**Work task**
Reproduce the entries exactly and omit the pictures.

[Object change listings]
------------------------------
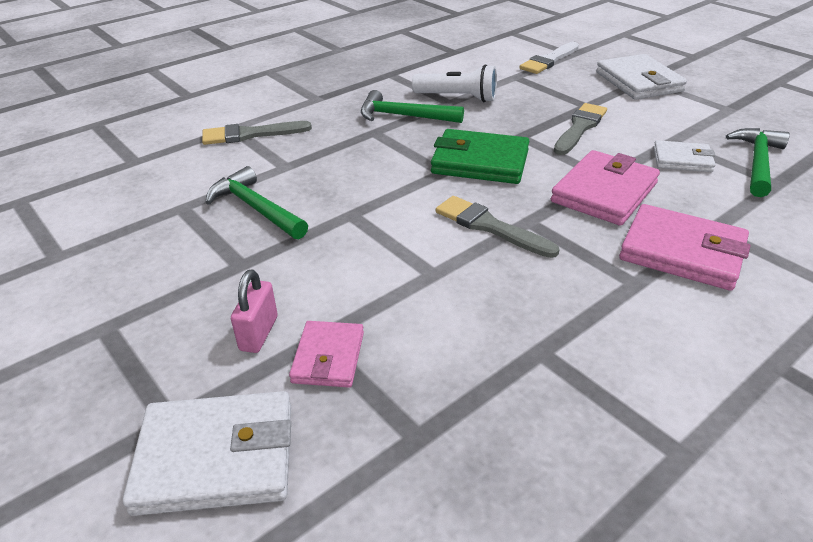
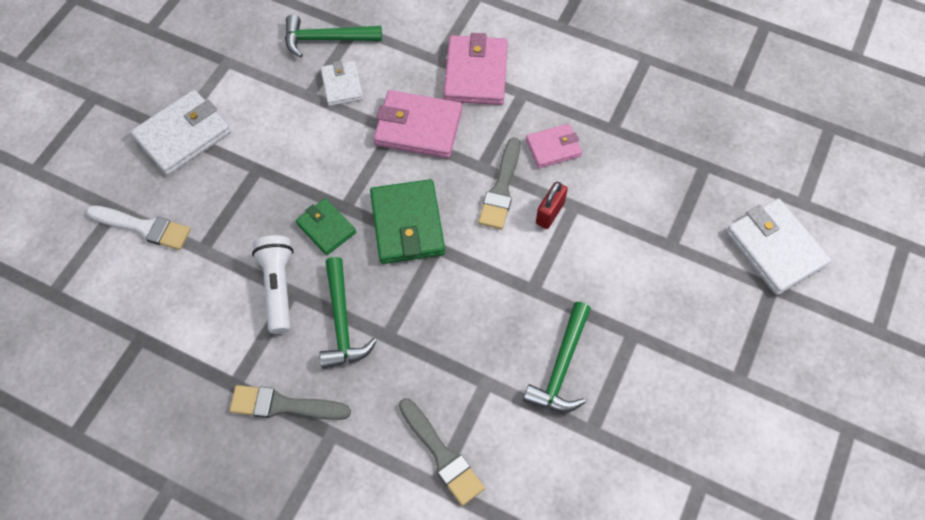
camera: 115 degrees left, 25 degrees up
(259, 333) = (686, 280): pink padlock -> none
(328, 357) = (680, 231): pink wallet -> pink wallet (553, 148)
(434, 252) = (550, 213): none -> red padlock
(502, 124) = (326, 228): none -> green wallet
(580, 128) = (309, 165): grey brush -> grey brush (283, 405)

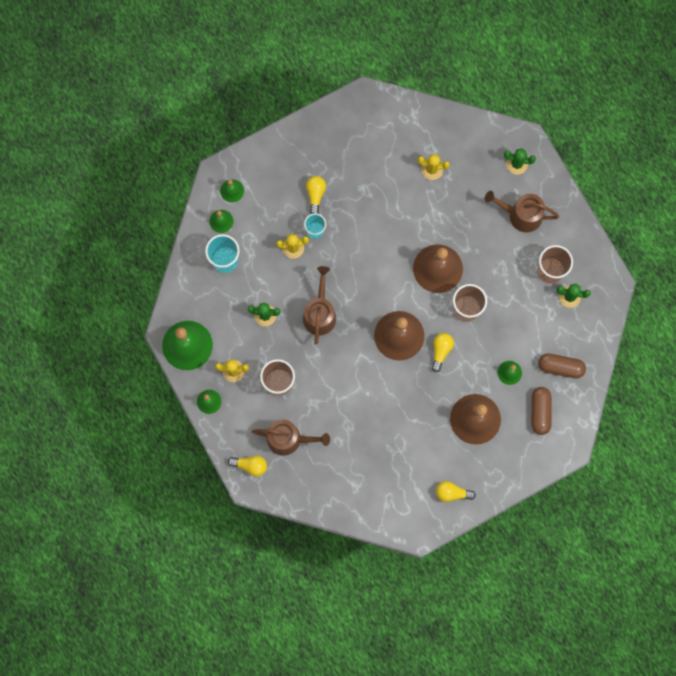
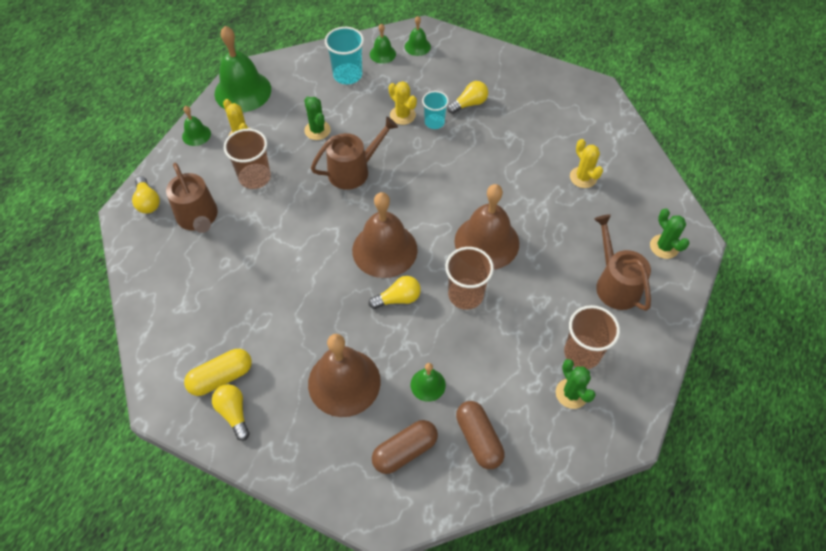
camera: 55 degrees right, 20 degrees down
(423, 488) = (221, 377): none -> yellow capsule

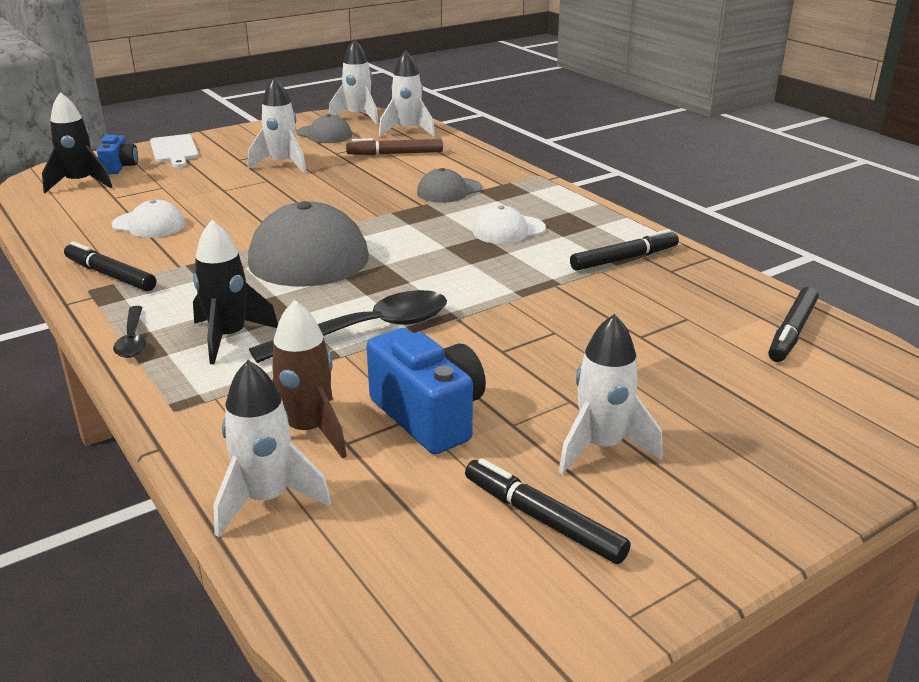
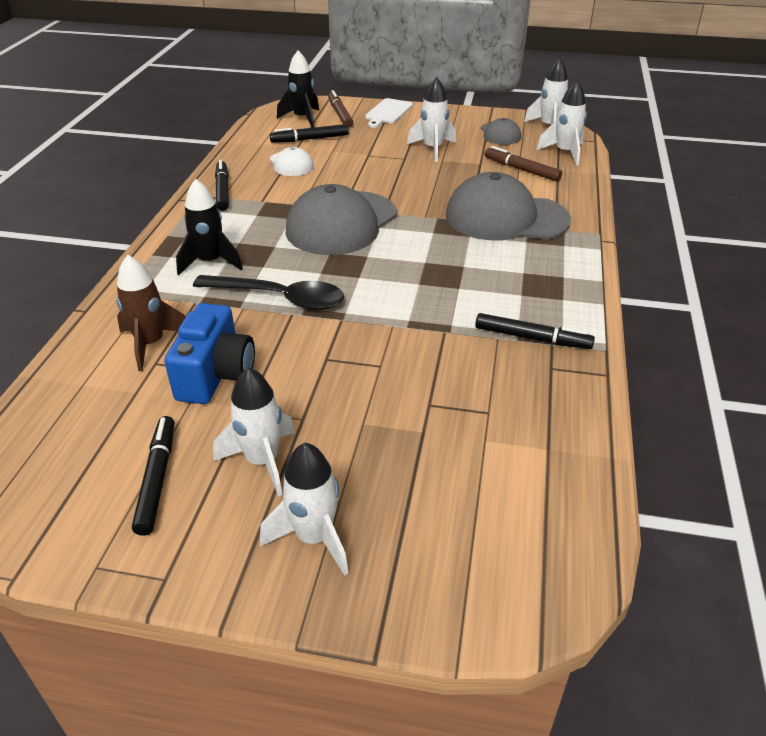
camera: 45 degrees right, 10 degrees up
(120, 167) = (340, 114): blue camera -> brown marker
(132, 339) = (170, 238): black spoon -> none
(266, 500) = (75, 370): white rocket -> white rocket (314, 537)
(449, 191) = (506, 217): grey cap -> grey cap, size x2.03
(508, 230) = (490, 270): white cap -> none
(792, 332) = (547, 475): black marker -> black marker (310, 139)

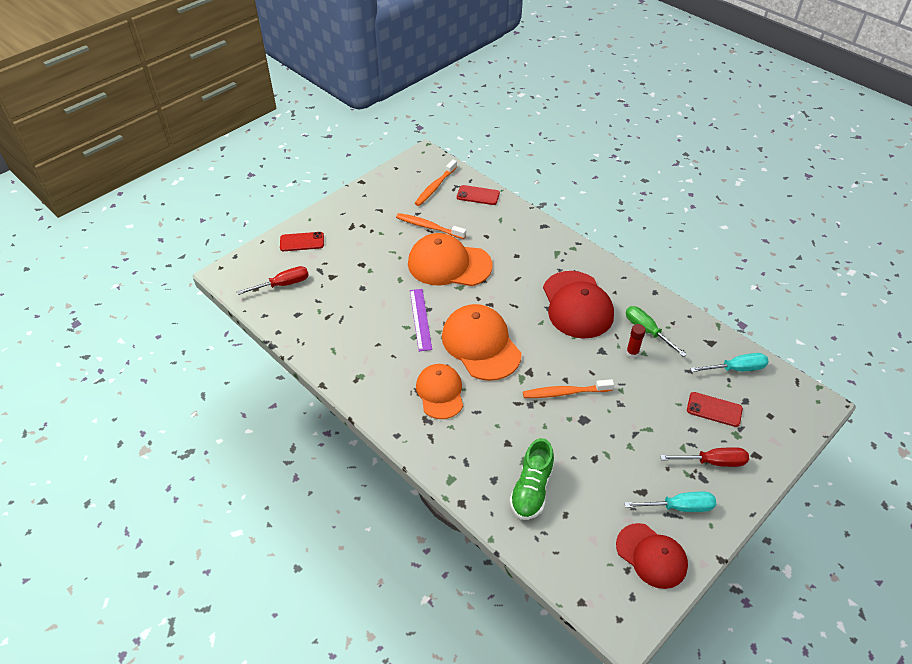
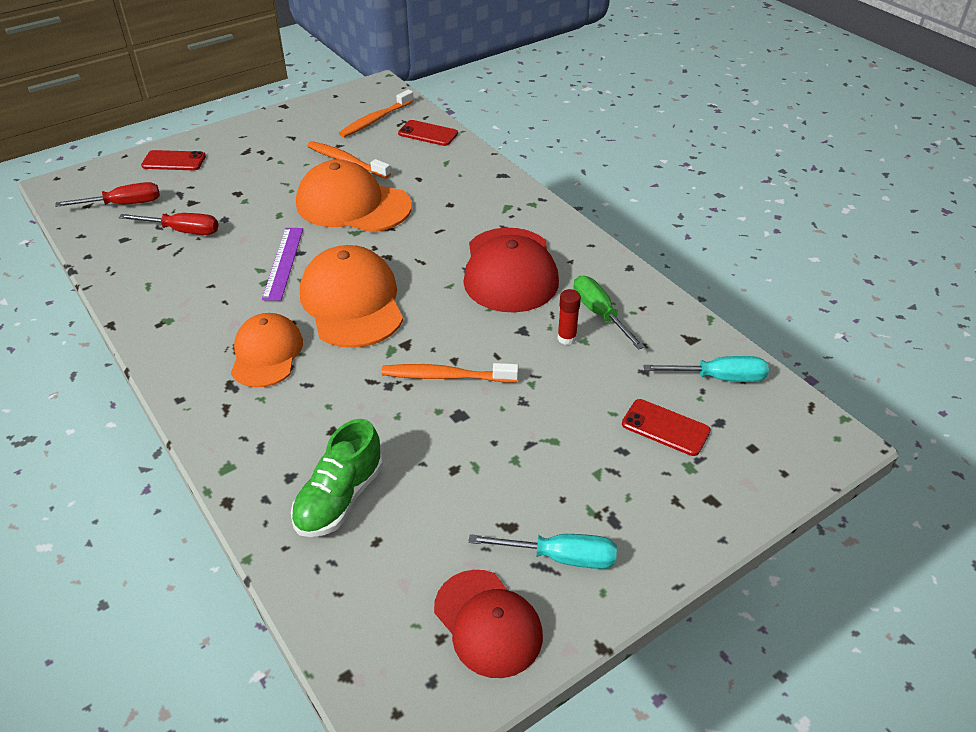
camera: 10 degrees right, 5 degrees down
(712, 462) = (638, 500): red screwdriver -> red screwdriver (182, 231)

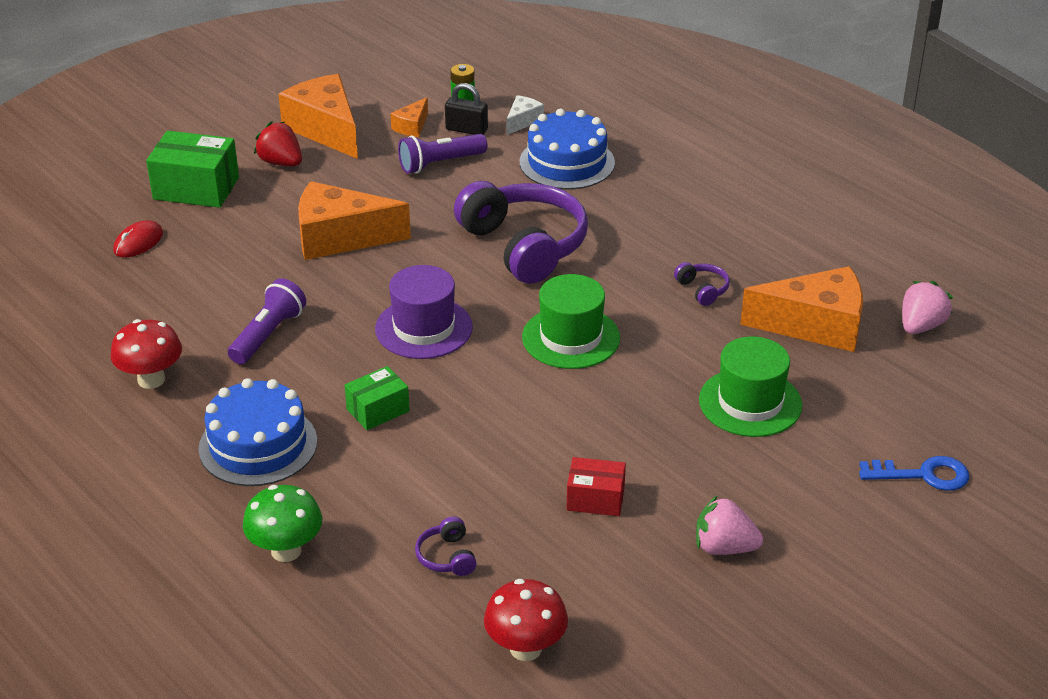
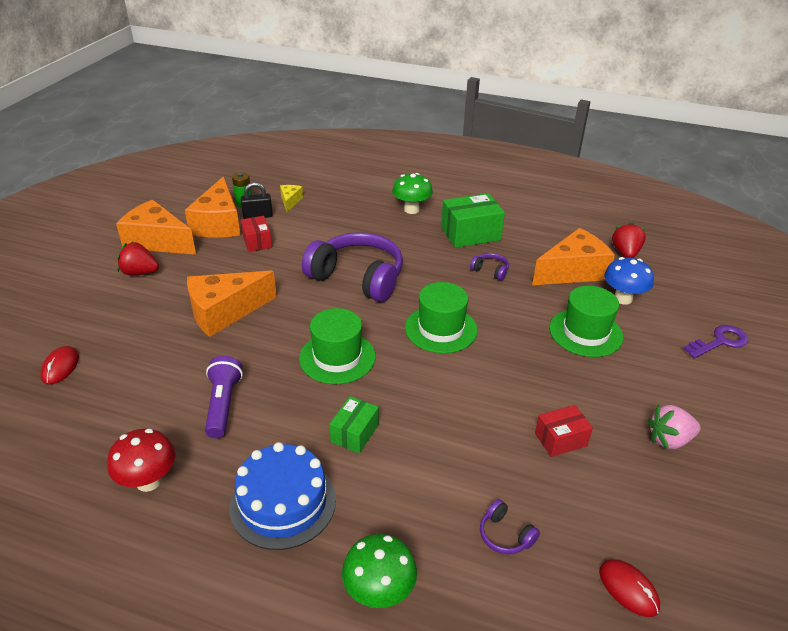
camera: 30 degrees left, 0 degrees up
(196, 188) = (83, 310): green box -> green box (470, 234)
(412, 126) = (219, 223): orange cheese -> orange cheese, size x2.12
(424, 328) = (337, 357): purple hat -> green hat
(440, 164) = (257, 242): purple flashlight -> red box
(523, 121) = (290, 201): white cheese -> yellow cheese
(525, 648) = (628, 589): red mushroom -> red mouse
(567, 162) = (339, 218): blue cake -> none
(674, 177) = (411, 209): none -> green mushroom
(848, 381) = (623, 298): none -> blue mushroom
(921, 326) = (625, 253): pink strawberry -> red strawberry
(923, 475) = (720, 342): blue key -> purple key

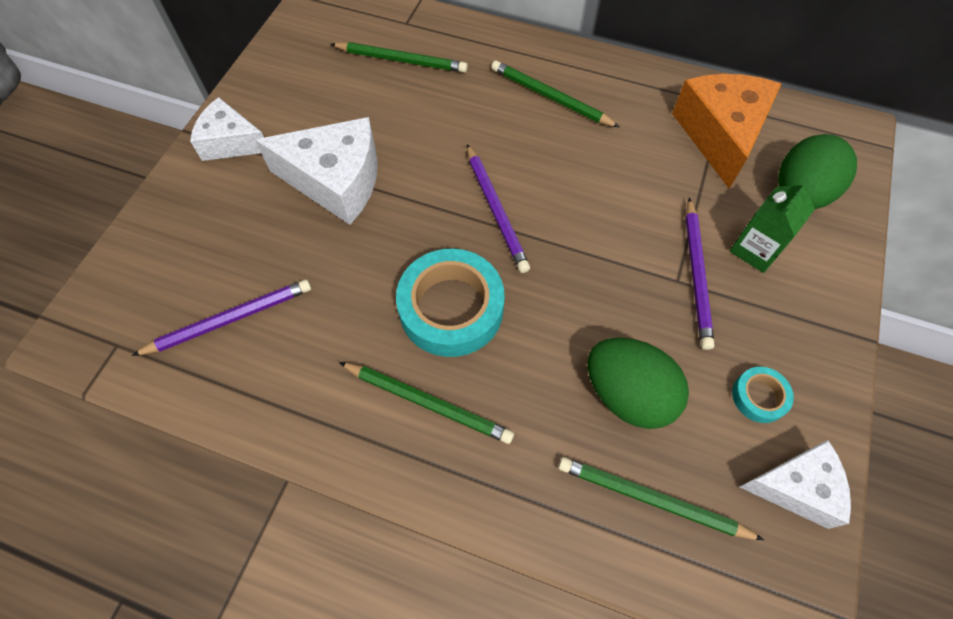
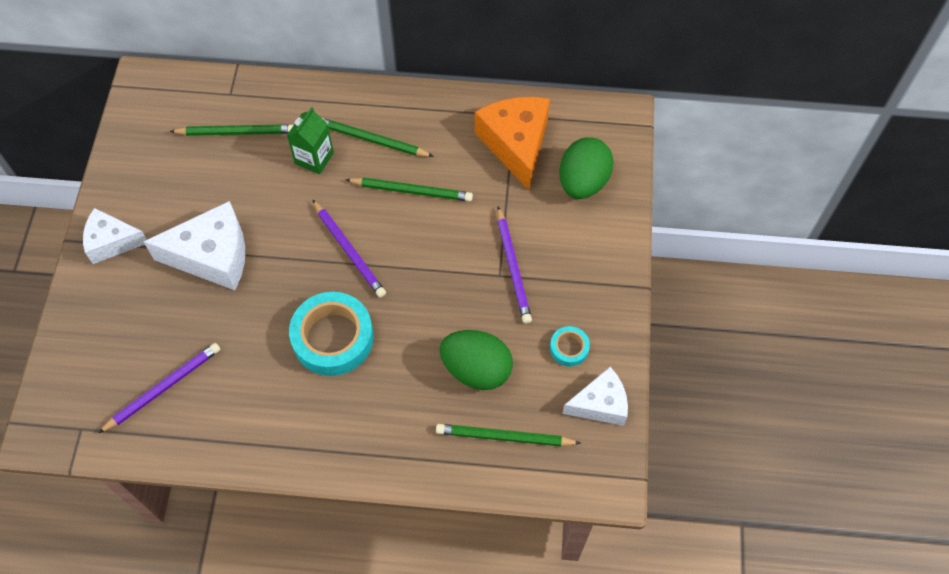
camera: 15 degrees left, 0 degrees up
(428, 402) = (333, 411): green pencil -> green pencil (411, 190)
(755, 250) = (554, 236): green carton -> green carton (314, 158)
------------------------------
**Response below**
camera: 115 degrees left, 25 degrees up
(259, 333) = (686, 280): pink padlock -> none
(328, 357) = (680, 231): pink wallet -> pink wallet (553, 148)
(434, 252) = (550, 213): none -> red padlock
(502, 124) = (326, 228): none -> green wallet
(580, 128) = (309, 165): grey brush -> grey brush (283, 405)

camera: 55 degrees right, 20 degrees down
(423, 488) = (221, 377): none -> yellow capsule

camera: 45 degrees right, 10 degrees up
(120, 167) = (340, 114): blue camera -> brown marker
(132, 339) = (170, 238): black spoon -> none
(266, 500) = (75, 370): white rocket -> white rocket (314, 537)
(449, 191) = (506, 217): grey cap -> grey cap, size x2.03
(508, 230) = (490, 270): white cap -> none
(792, 332) = (547, 475): black marker -> black marker (310, 139)

camera: 10 degrees right, 5 degrees down
(712, 462) = (638, 500): red screwdriver -> red screwdriver (182, 231)

camera: 30 degrees left, 0 degrees up
(196, 188) = (83, 310): green box -> green box (470, 234)
(412, 126) = (219, 223): orange cheese -> orange cheese, size x2.12
(424, 328) = (337, 357): purple hat -> green hat
(440, 164) = (257, 242): purple flashlight -> red box
(523, 121) = (290, 201): white cheese -> yellow cheese
(525, 648) = (628, 589): red mushroom -> red mouse
(567, 162) = (339, 218): blue cake -> none
(674, 177) = (411, 209): none -> green mushroom
(848, 381) = (623, 298): none -> blue mushroom
(921, 326) = (625, 253): pink strawberry -> red strawberry
(923, 475) = (720, 342): blue key -> purple key

camera: 15 degrees left, 0 degrees up
(428, 402) = (333, 411): green pencil -> green pencil (411, 190)
(755, 250) = (554, 236): green carton -> green carton (314, 158)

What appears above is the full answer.